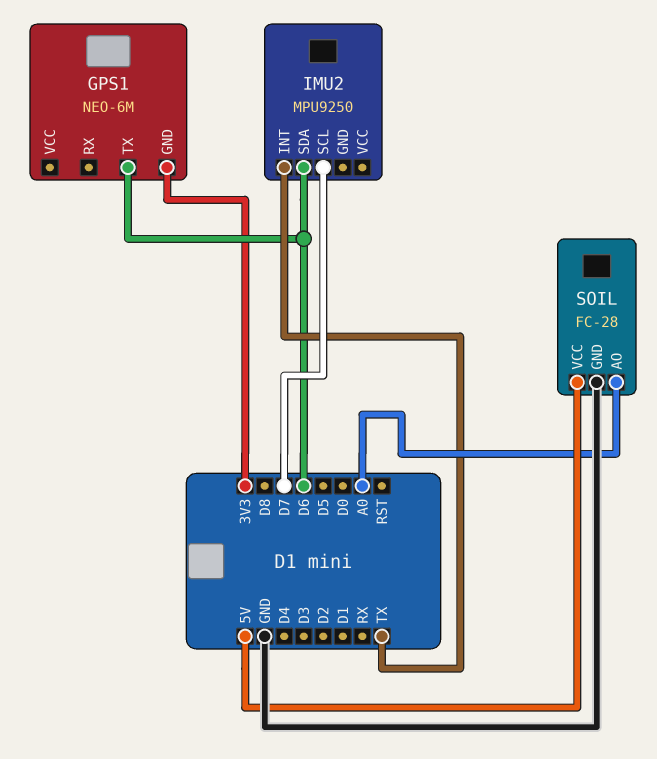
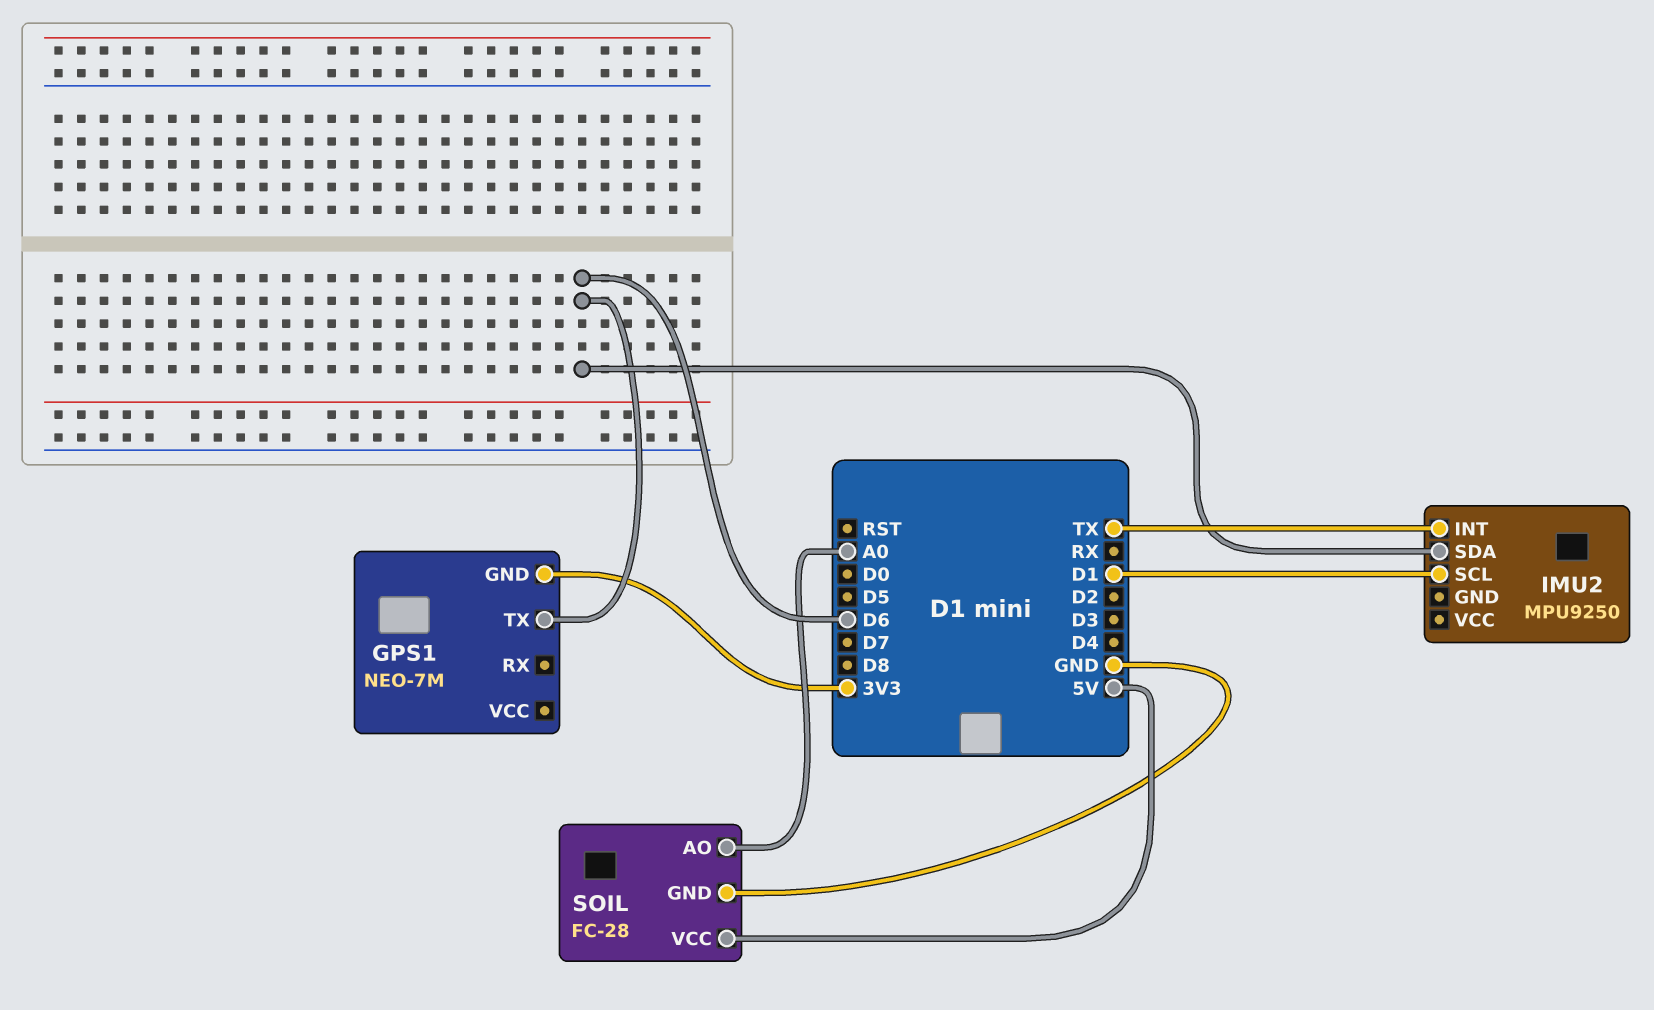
GPS1: NEO-6M -> NEO-7M
IMU2 pin SCL: D7 -> D1

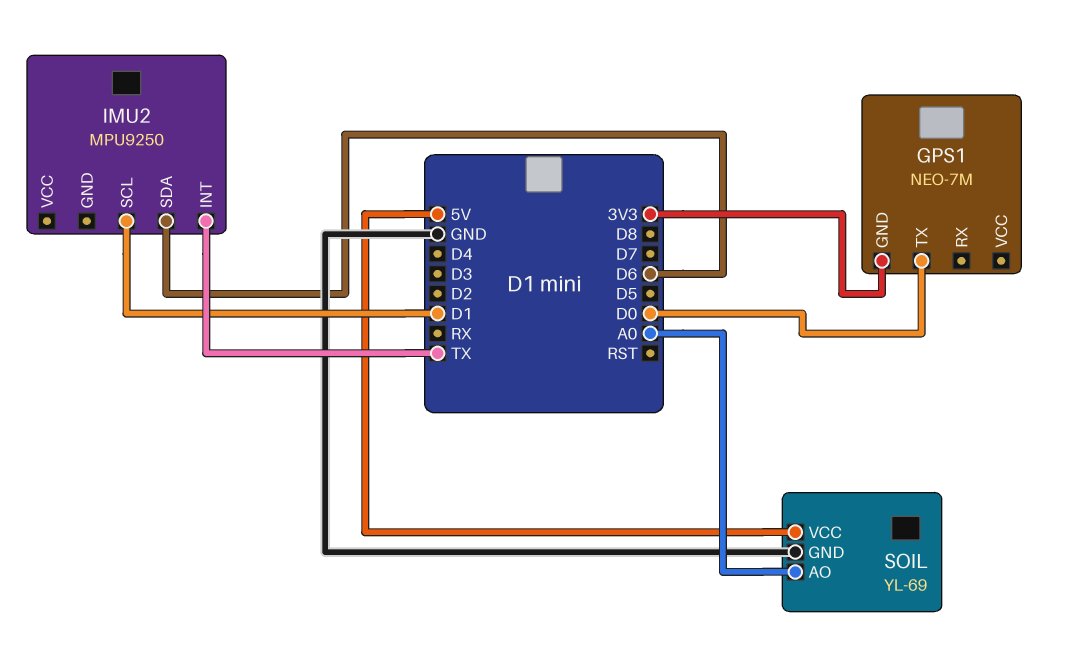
GPS1 pin TX: D6 -> D0
SOIL: FC-28 -> YL-69

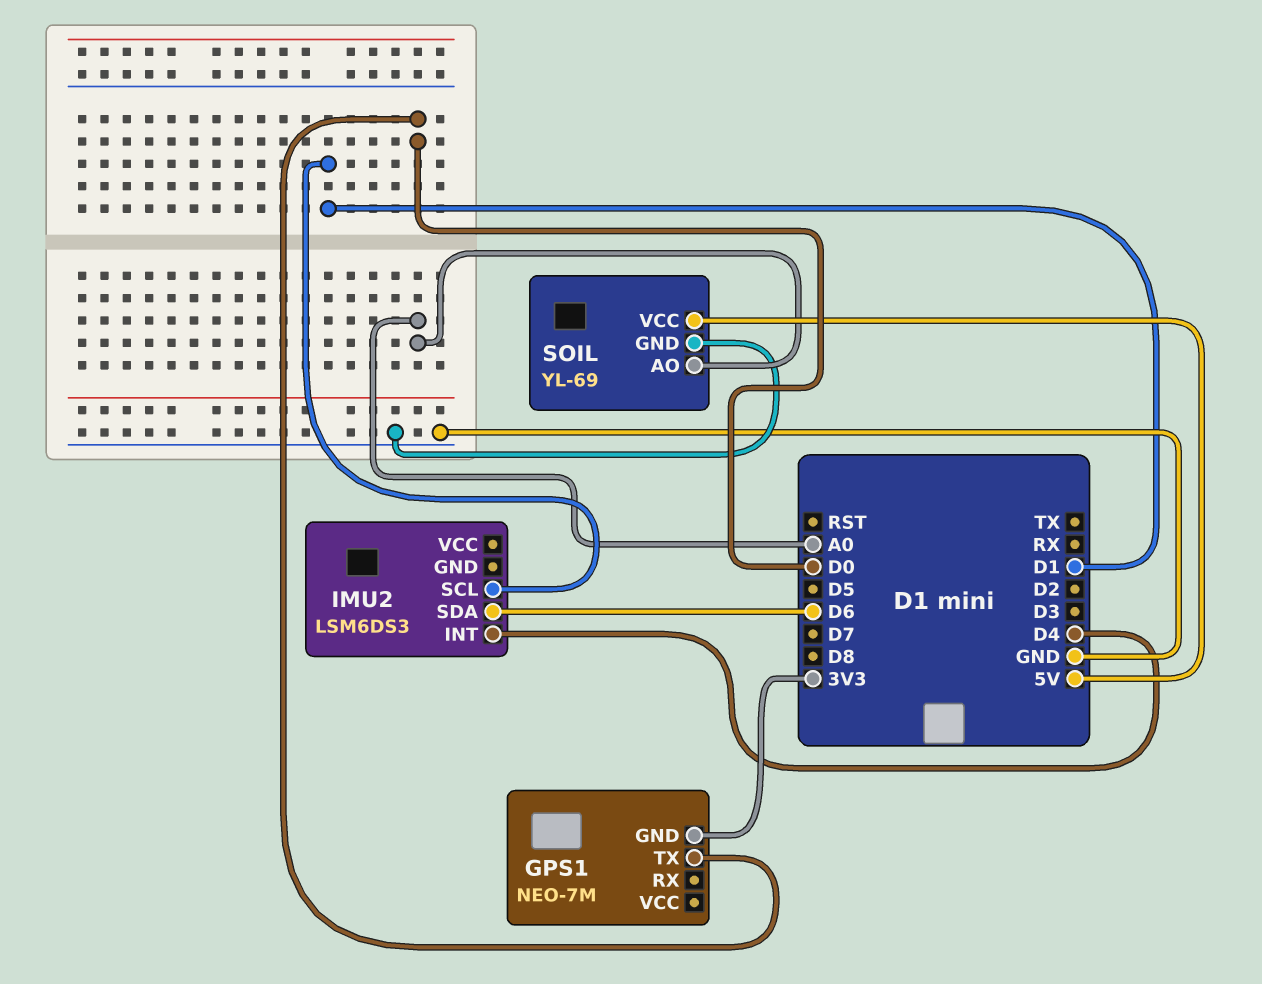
IMU2: MPU9250 -> LSM6DS3
IMU2 pin INT: TX -> D4

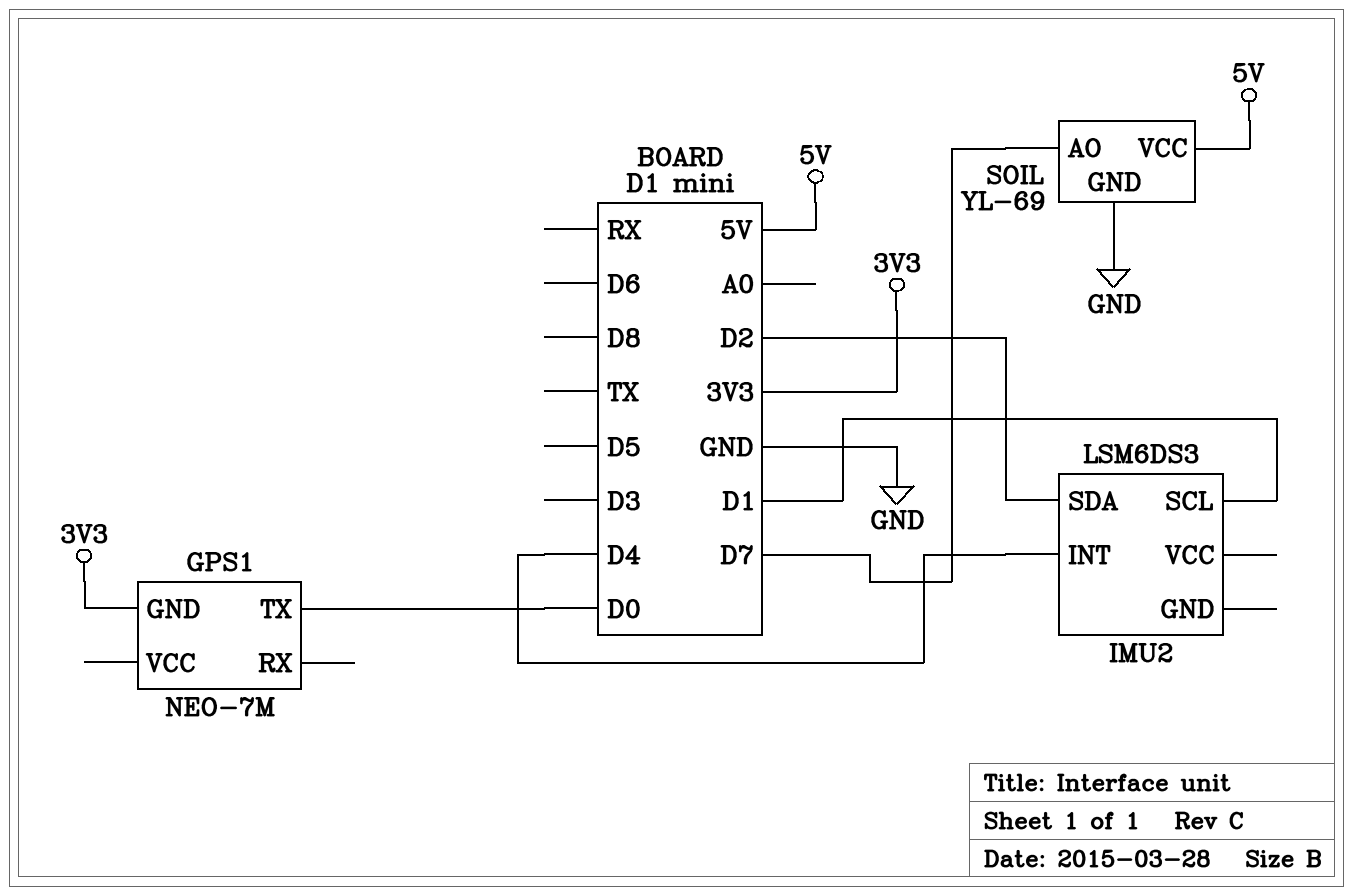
IMU2 pin SDA: D6 -> D2
SOIL pin AO: A0 -> D7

=-=-=

[Try it] Return exactly the lines running from the line with "IMU2 pin INT: TX -> D4" through the final line of the listing. Leave the pictures out.

[Output for this task]
IMU2 pin INT: TX -> D4

IMU2 pin SDA: D6 -> D2
SOIL pin AO: A0 -> D7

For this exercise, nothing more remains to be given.